Items listed in a dataset
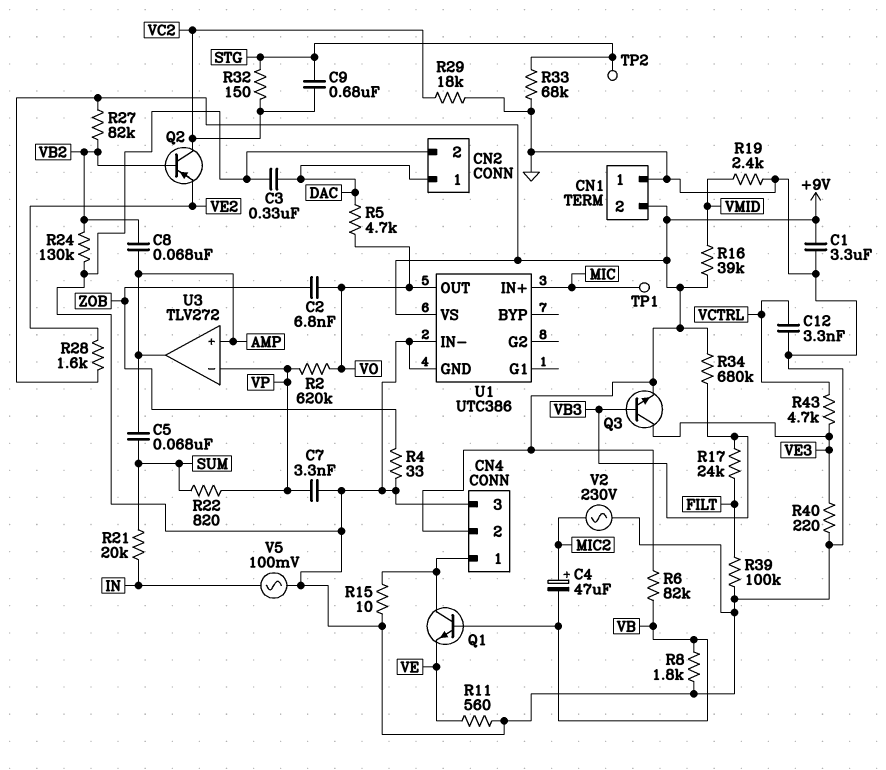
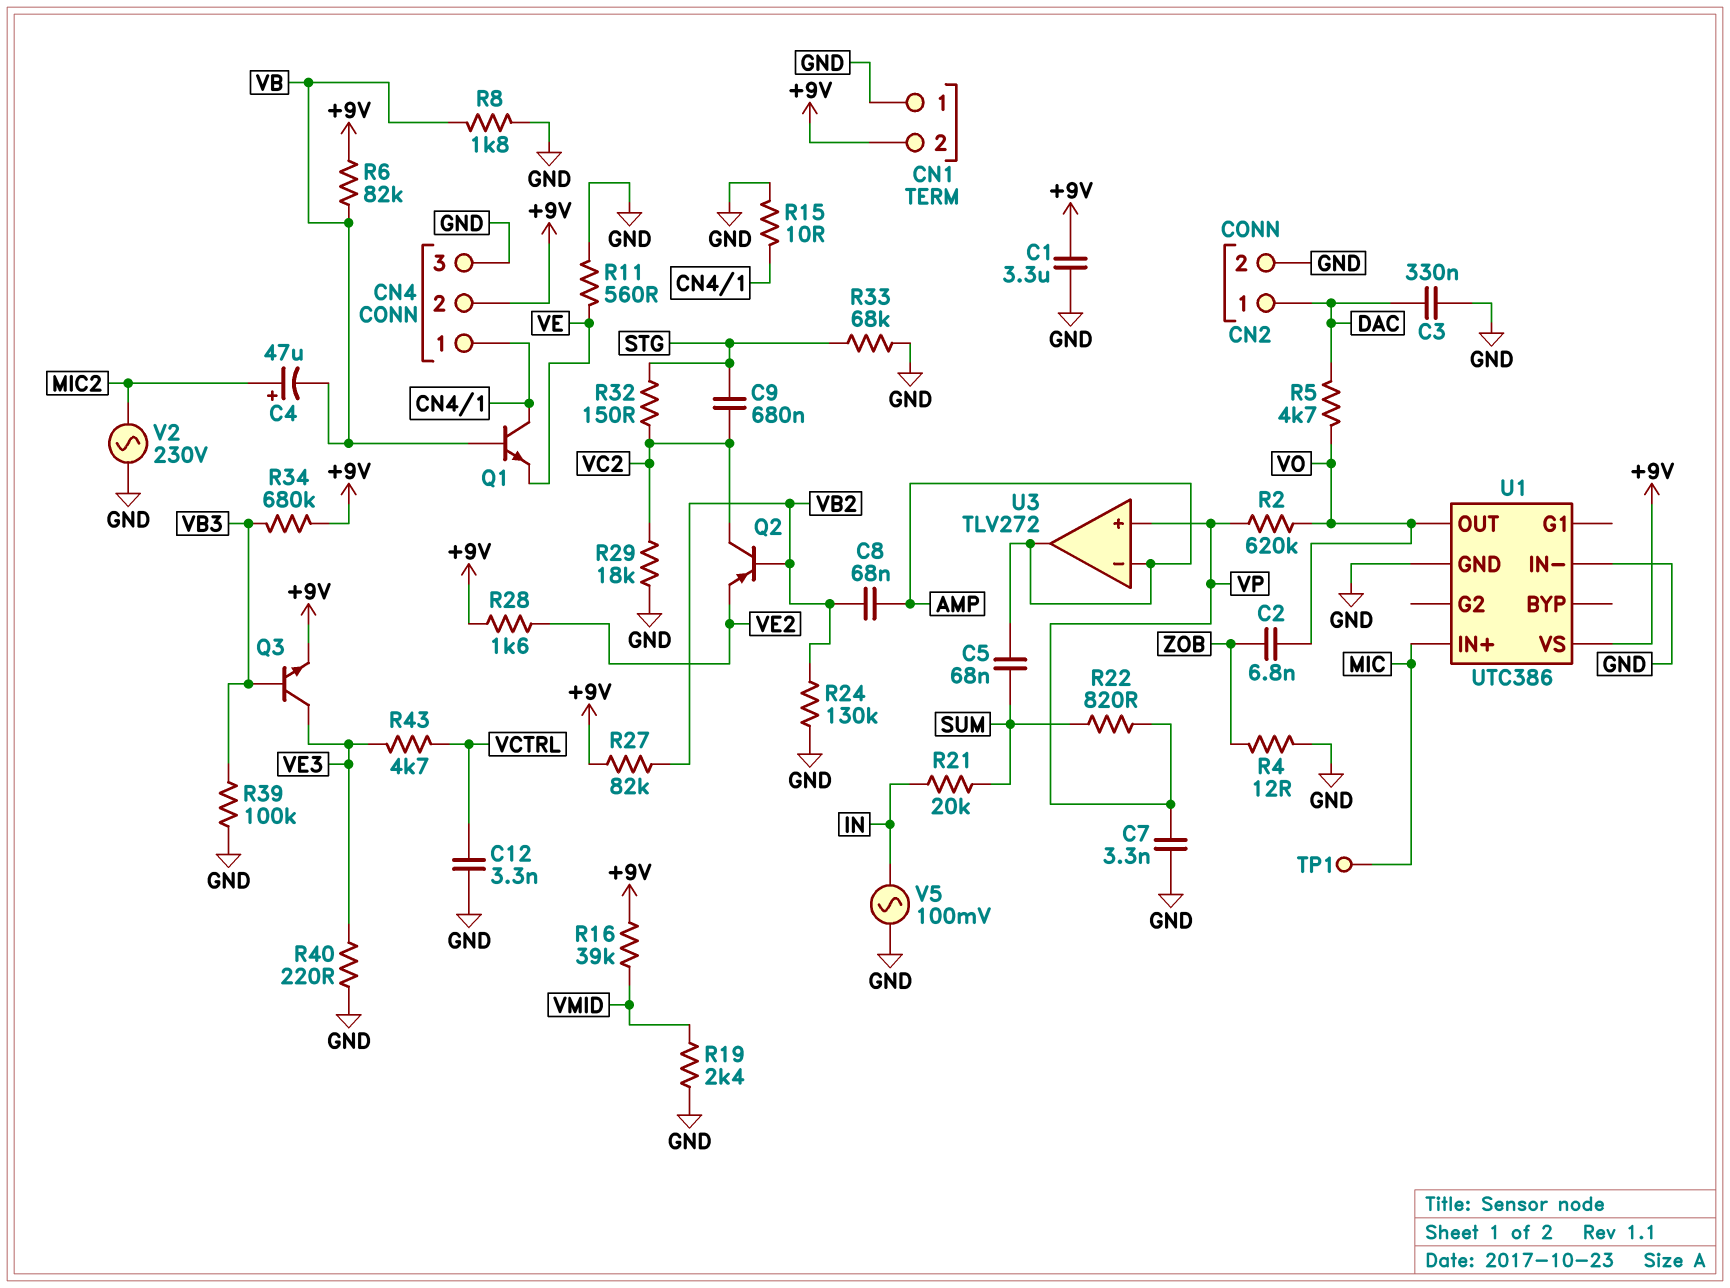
R4: 33 (GND, ZOB) -> 12 (GND, ZOB)
R17: 24k (FILT, VB3) -> none
R39: 100k (FILT, GND) -> 100k (GND, VB3)
TP2: test point (STG) -> none
U3 pin in+: AMP -> VP
U3 pin in-: VP -> AMP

> TO DO
Restate each of the entries above word for word and skip every image.

> SOLVED PROBLEM
R4: 33 (GND, ZOB) -> 12 (GND, ZOB)
R17: 24k (FILT, VB3) -> none
R39: 100k (FILT, GND) -> 100k (GND, VB3)
TP2: test point (STG) -> none
U3 pin in+: AMP -> VP
U3 pin in-: VP -> AMP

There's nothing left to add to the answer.